- What is required:
Copy out, word for word, the items from the line with "coordinates click(x=562, y=111)." up to and including the line with "I want to click on orange".

- Material for the task:
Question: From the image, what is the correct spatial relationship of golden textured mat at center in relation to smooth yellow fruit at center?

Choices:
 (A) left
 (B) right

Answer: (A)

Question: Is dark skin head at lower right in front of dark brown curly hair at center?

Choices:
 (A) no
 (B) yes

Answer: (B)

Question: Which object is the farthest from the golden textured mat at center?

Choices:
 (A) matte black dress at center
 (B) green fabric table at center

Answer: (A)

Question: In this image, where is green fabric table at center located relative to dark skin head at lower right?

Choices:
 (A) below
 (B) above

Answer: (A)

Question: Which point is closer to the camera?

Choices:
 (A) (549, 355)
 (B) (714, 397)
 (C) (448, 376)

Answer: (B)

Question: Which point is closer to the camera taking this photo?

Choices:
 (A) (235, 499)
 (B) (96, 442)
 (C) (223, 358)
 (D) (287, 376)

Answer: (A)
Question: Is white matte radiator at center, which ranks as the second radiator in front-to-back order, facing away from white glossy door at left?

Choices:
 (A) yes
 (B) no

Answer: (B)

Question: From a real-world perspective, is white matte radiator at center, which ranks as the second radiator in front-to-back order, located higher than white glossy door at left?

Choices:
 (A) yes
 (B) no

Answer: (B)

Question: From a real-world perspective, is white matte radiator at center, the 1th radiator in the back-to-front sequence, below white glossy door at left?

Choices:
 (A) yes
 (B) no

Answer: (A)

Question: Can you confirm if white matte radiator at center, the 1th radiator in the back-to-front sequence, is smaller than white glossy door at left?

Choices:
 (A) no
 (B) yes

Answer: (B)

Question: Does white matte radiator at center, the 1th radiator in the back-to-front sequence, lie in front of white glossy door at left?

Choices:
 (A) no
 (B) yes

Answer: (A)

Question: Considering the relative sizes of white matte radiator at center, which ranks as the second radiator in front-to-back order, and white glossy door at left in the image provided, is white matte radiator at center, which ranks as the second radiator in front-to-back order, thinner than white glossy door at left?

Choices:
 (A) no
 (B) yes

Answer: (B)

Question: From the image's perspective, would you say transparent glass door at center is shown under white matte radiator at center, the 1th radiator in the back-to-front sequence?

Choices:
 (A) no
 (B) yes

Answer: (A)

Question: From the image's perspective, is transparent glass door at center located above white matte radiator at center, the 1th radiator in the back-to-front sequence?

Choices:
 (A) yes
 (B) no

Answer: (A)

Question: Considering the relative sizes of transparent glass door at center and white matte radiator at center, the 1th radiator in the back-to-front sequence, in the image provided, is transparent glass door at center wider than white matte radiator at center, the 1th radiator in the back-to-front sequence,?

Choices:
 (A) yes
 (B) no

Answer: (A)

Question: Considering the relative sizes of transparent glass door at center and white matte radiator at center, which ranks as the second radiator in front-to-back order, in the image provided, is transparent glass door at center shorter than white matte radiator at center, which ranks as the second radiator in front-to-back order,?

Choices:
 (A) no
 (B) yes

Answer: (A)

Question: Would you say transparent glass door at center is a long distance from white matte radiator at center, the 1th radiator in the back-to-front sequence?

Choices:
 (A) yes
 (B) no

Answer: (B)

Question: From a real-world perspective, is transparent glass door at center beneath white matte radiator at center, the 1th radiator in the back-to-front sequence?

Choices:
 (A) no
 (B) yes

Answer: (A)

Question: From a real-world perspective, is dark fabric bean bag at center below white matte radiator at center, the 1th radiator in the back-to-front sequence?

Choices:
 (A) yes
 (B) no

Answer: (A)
---
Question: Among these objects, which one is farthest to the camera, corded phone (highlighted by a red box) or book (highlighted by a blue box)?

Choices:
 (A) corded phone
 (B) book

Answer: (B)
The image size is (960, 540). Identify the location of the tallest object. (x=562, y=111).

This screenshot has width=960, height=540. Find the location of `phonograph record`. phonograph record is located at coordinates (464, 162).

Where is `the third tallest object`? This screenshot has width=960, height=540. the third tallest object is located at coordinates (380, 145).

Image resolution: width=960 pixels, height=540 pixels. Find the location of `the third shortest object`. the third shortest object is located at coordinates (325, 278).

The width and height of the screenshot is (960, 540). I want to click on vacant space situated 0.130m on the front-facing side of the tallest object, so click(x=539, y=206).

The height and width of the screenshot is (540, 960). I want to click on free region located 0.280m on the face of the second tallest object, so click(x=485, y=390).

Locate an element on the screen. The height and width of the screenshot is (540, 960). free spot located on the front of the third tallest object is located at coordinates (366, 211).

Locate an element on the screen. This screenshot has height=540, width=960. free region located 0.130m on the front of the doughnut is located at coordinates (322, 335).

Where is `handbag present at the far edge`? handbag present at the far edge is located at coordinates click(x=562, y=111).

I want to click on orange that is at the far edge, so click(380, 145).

- Answer for this exercise:
Where is `handbag present at the far edge`? handbag present at the far edge is located at coordinates click(x=562, y=111).

I want to click on orange that is at the far edge, so click(380, 145).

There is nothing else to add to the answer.